* [TASK OBJECTIVE]: Report back every line in the data that includes the string "pink".

Scene images with change listings
==============================
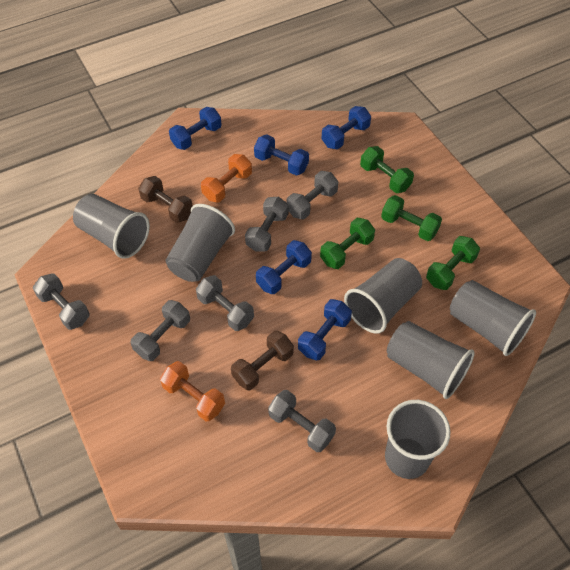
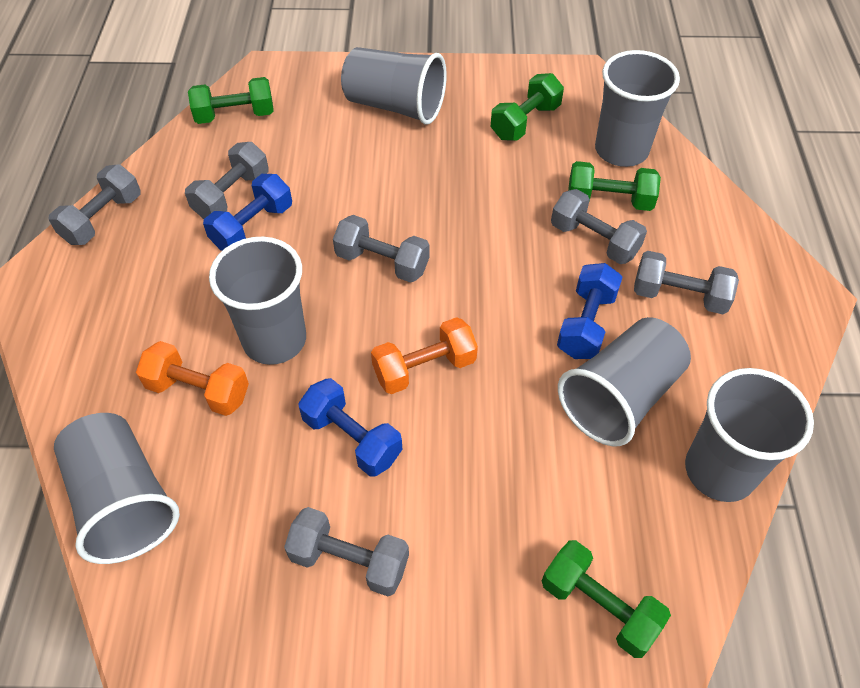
blue dumbbell: 5 -> 3
brown dumbbell: 2 -> 0

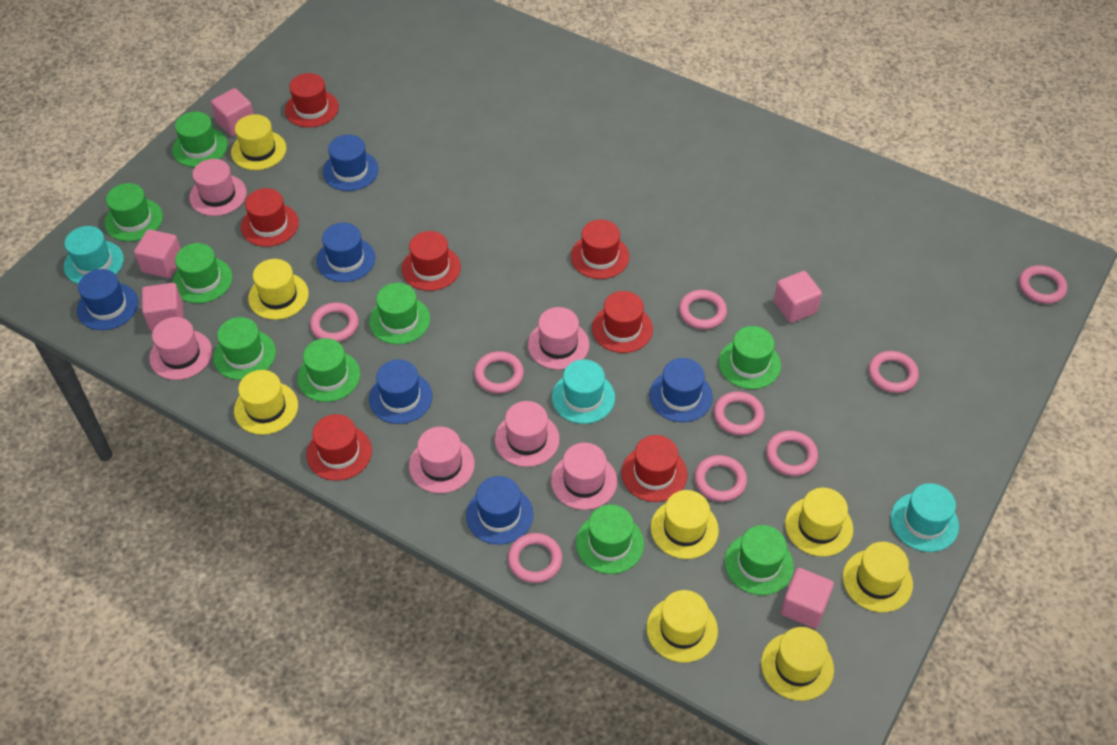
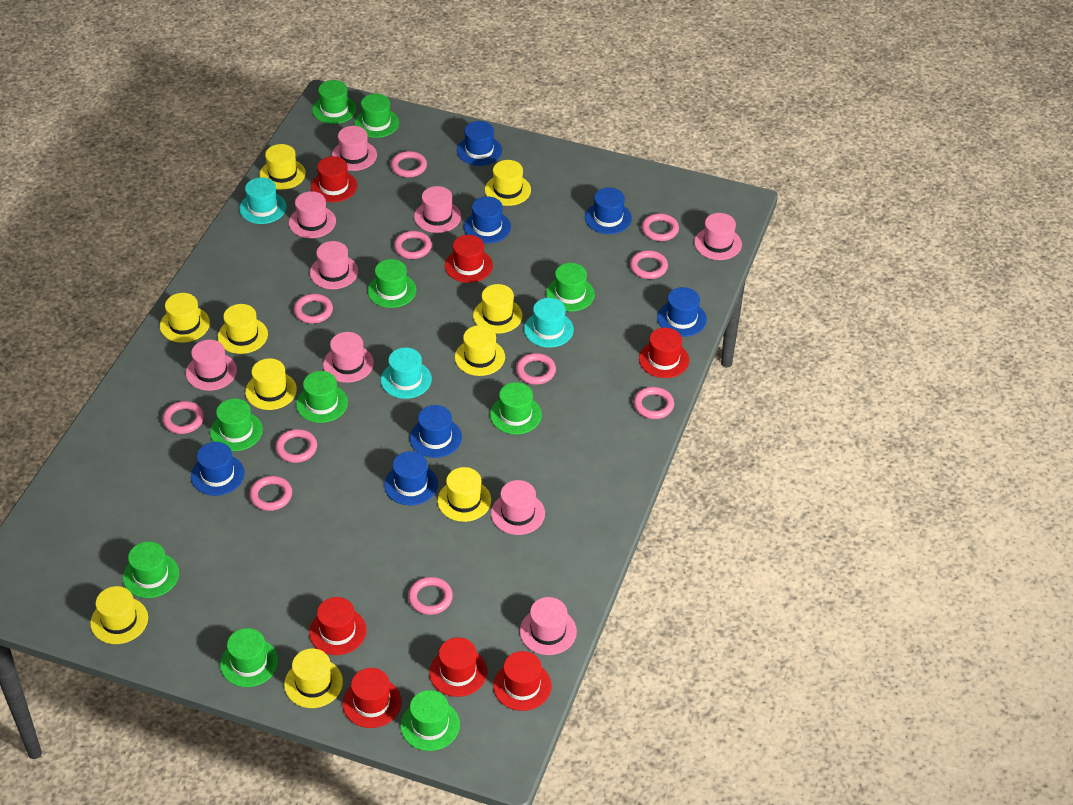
blue hat: 6 -> 7
green hat: 9 -> 10
pink cube: 5 -> 0
pink hat: 6 -> 9
pink ring: 9 -> 11
yellow hat: 8 -> 10

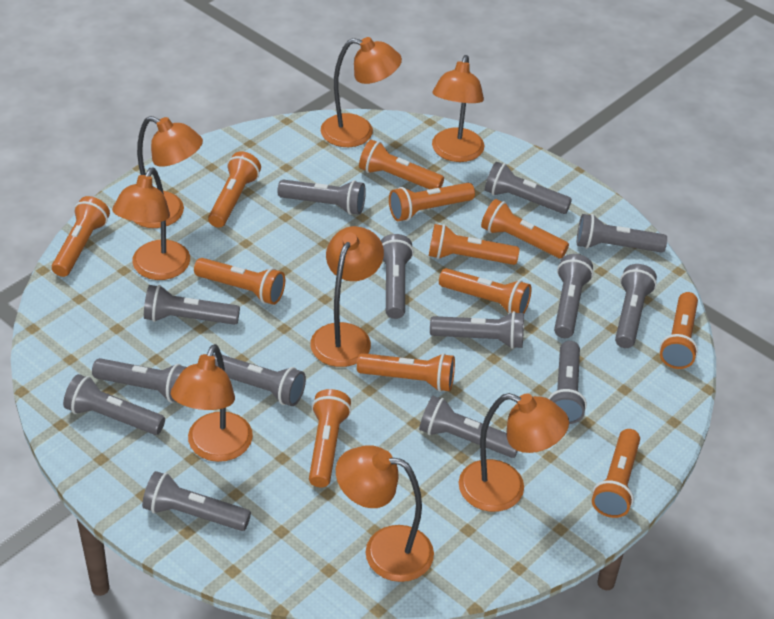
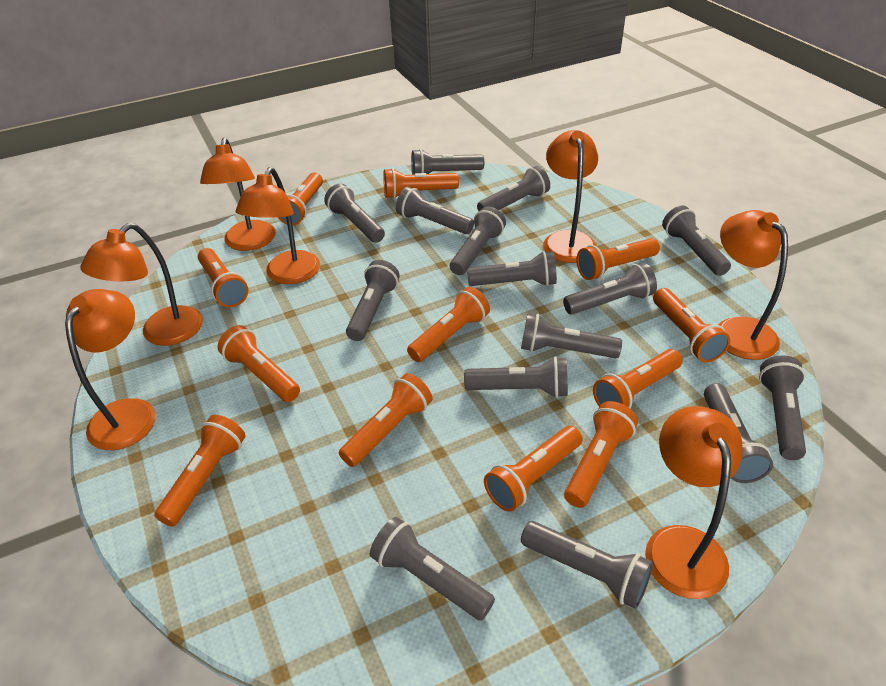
grey flashlight: 14 -> 15
orange lamp: 8 -> 7

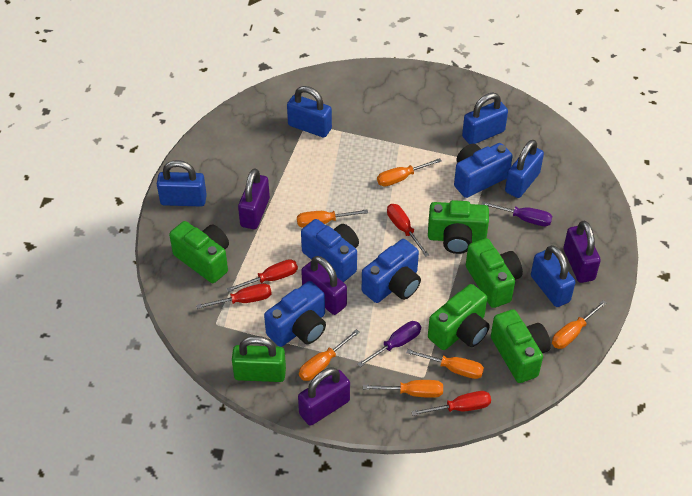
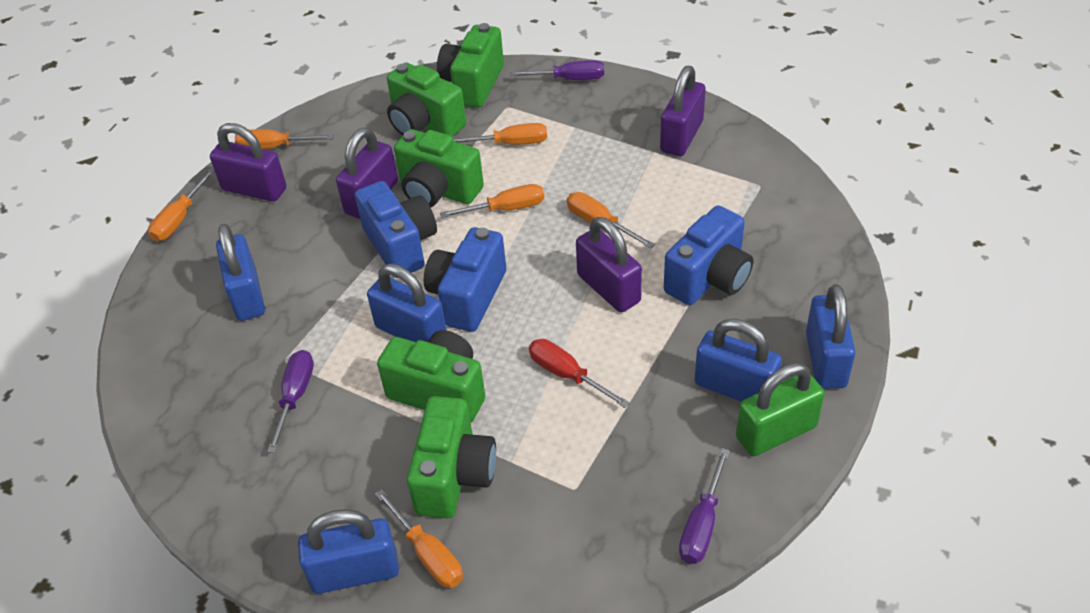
blue camera: 4 -> 3
purple screwdriver: 2 -> 3
red screwdriver: 4 -> 1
==============================
* [RESPONSE AREA]:
pink cube: 5 -> 0
pink hat: 6 -> 9
pink ring: 9 -> 11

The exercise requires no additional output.